▶ Records for this exercise
---

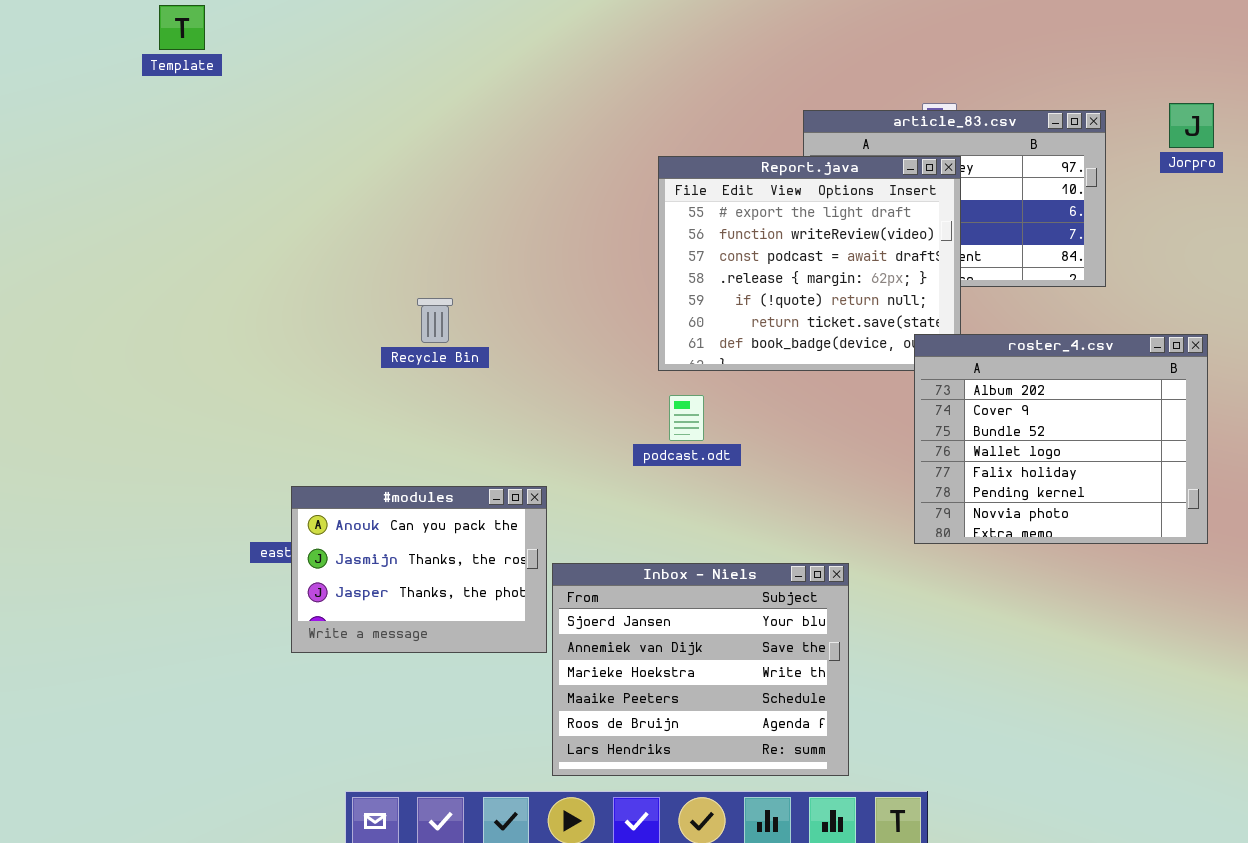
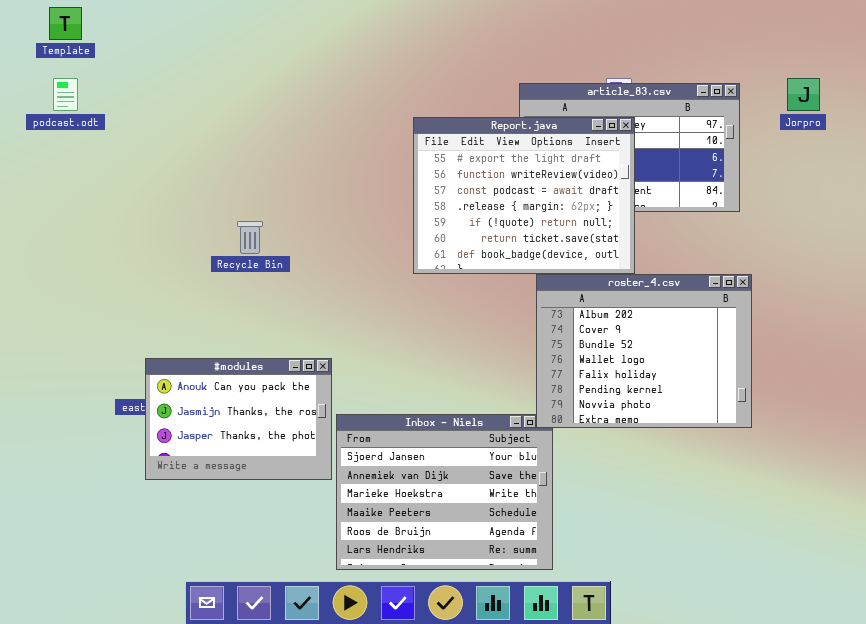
roster_4.csv: [914,334,1208,544] -> [536,274,752,428], moved
podcast.odt: [669,395,704,441] -> [53,78,78,111], moved

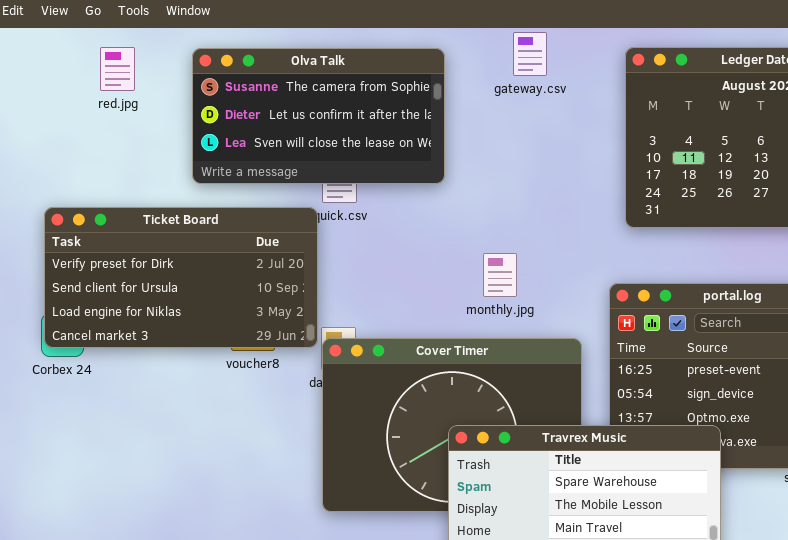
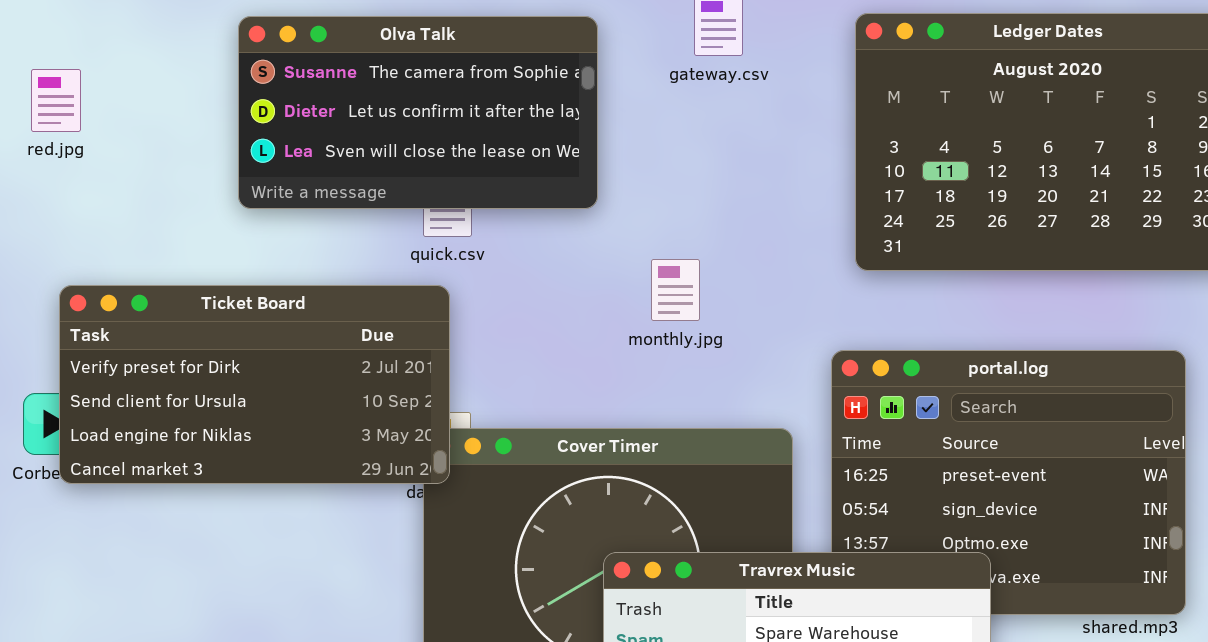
red.jpg: [100,47,135,91] -> [31,69,81,132], moved
Ticket Board: [44,207,318,348] -> [59,285,450,484], moved
monthly.jpg: [483,253,517,297] -> [651,259,700,321], moved

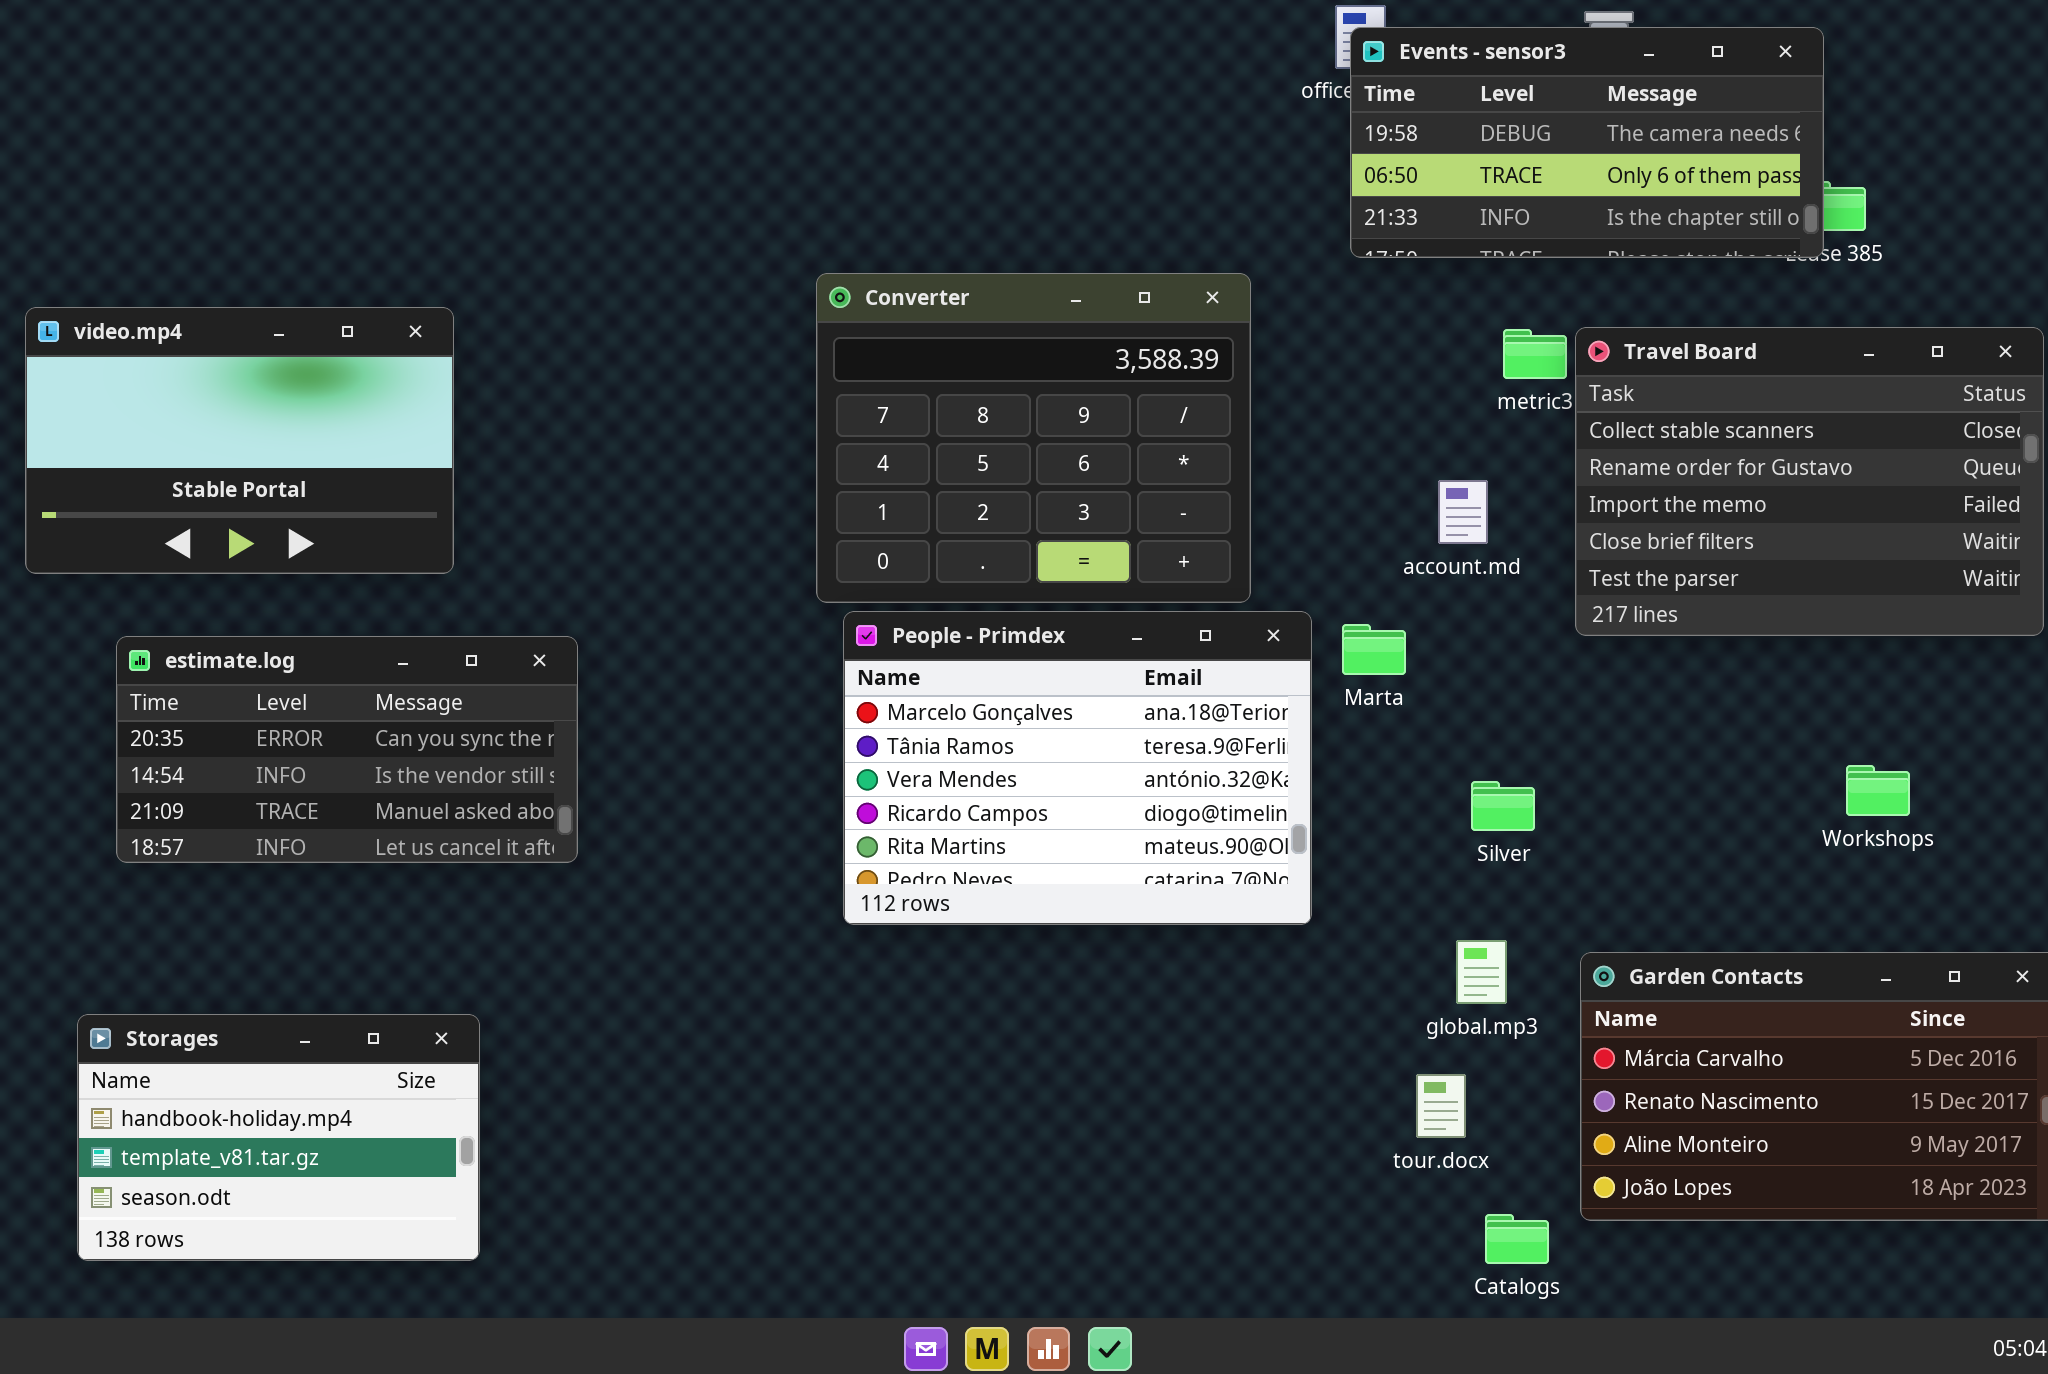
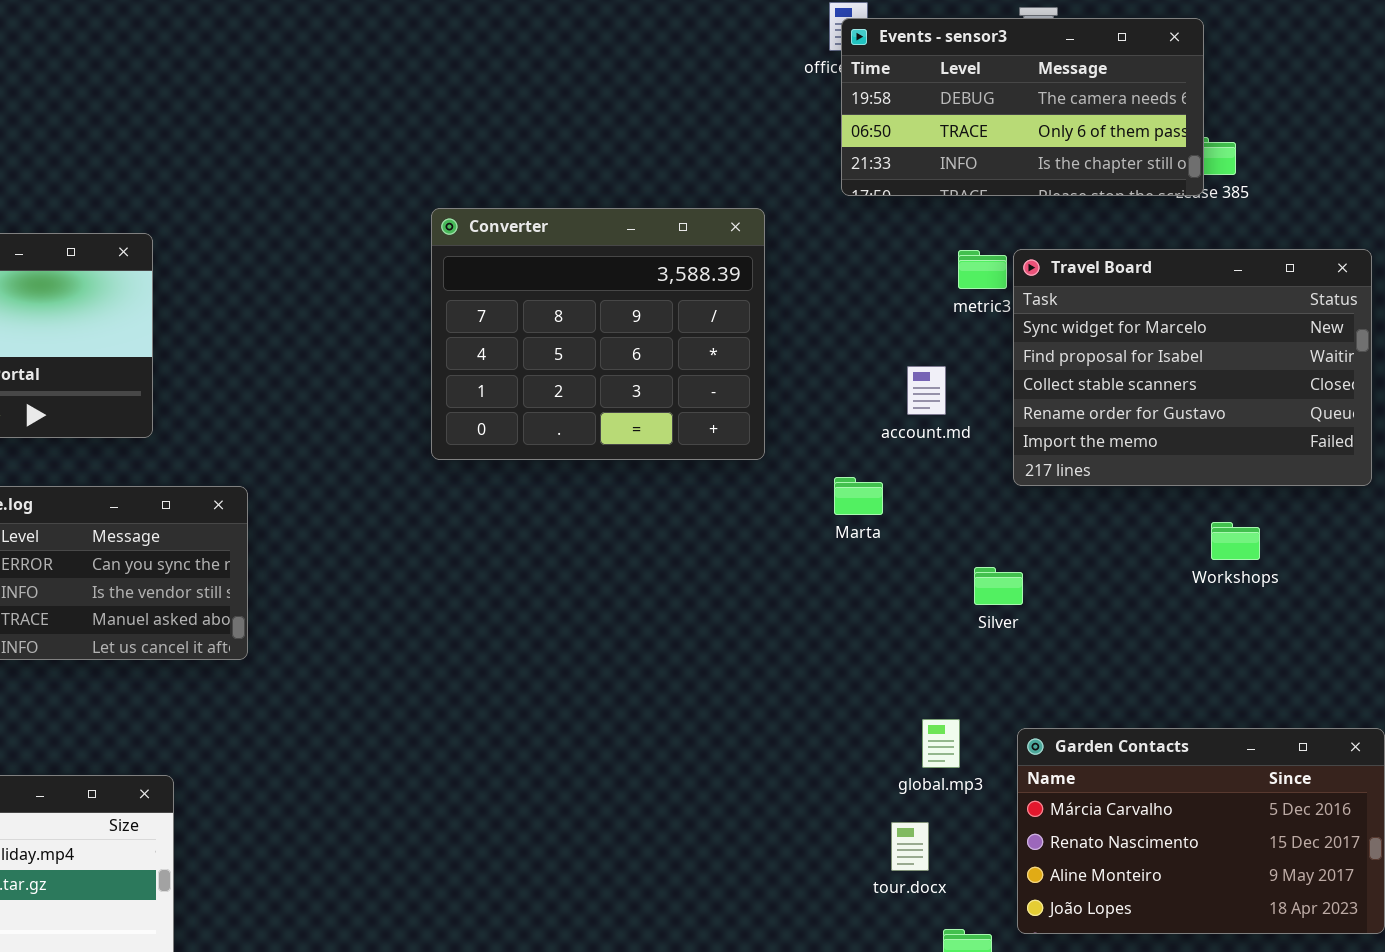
Travel Board: [1575,327,2044,636] -> [1013,249,1372,486], scrolled up 2 rows
People - Primdex: [843,611,1312,925] -> none, closed
Workshops: [1846,765,1910,816] -> [1211,522,1260,560], moved
Silver: [1471,781,1535,831] -> [974,567,1023,605], moved

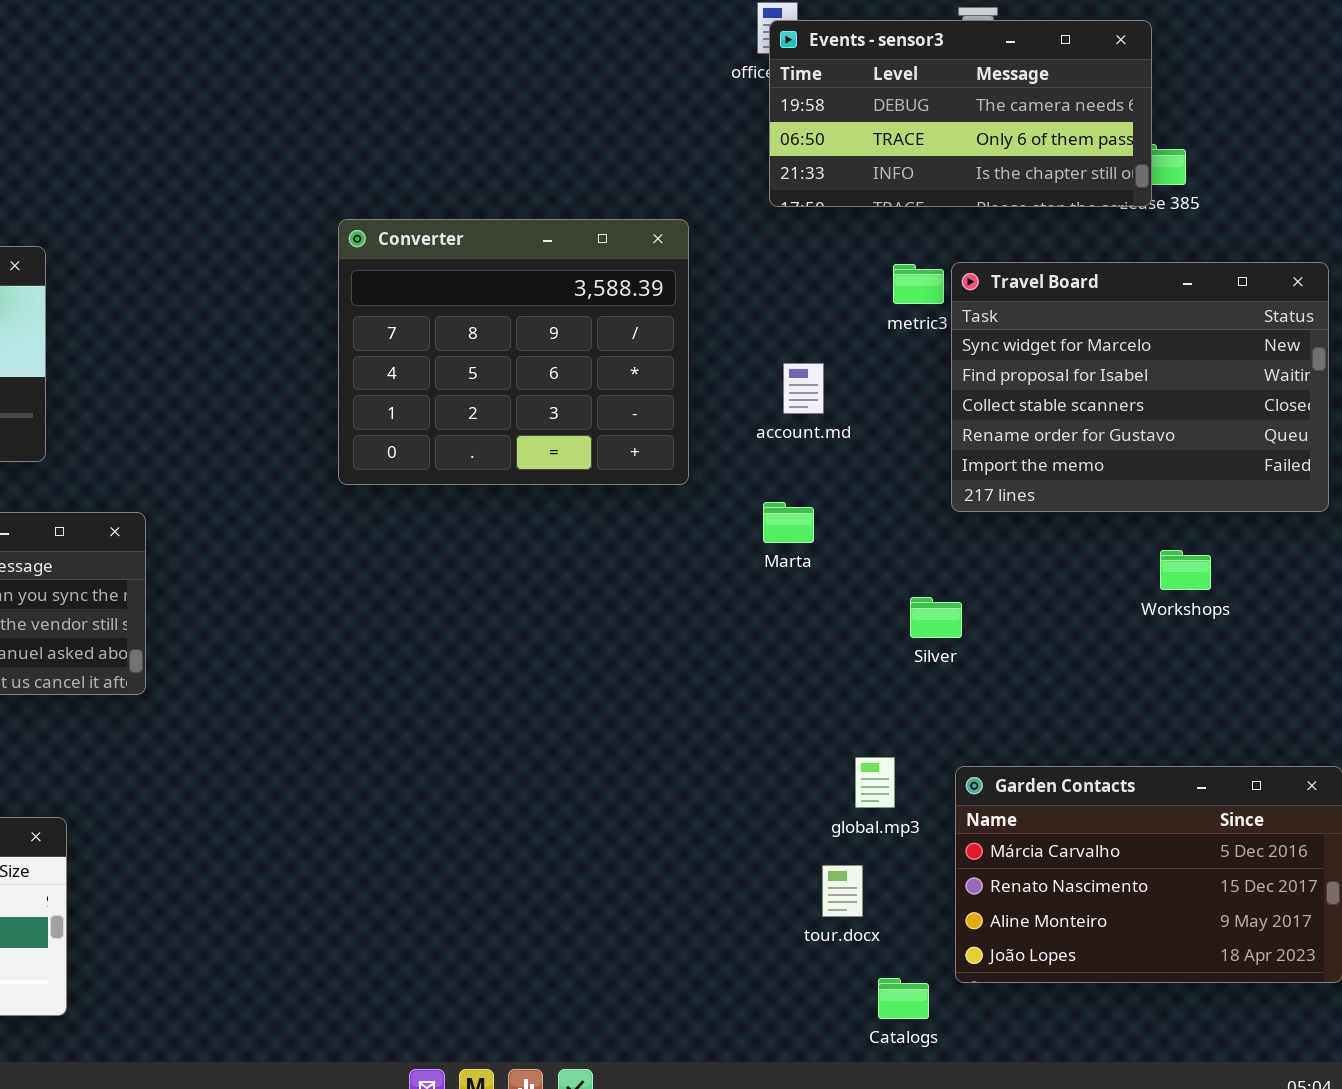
account.md: [907,366,946,415] -> [783,363,824,414], moved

---

Word for word, set down the lines from the line with "Travel Board: [1575,327,2044,636]" through the last line of the entries, and nothing else; the pictures stay out.

Travel Board: [1575,327,2044,636] -> [1013,249,1372,486], scrolled up 2 rows
People - Primdex: [843,611,1312,925] -> none, closed
Workshops: [1846,765,1910,816] -> [1211,522,1260,560], moved
Silver: [1471,781,1535,831] -> [974,567,1023,605], moved

account.md: [907,366,946,415] -> [783,363,824,414], moved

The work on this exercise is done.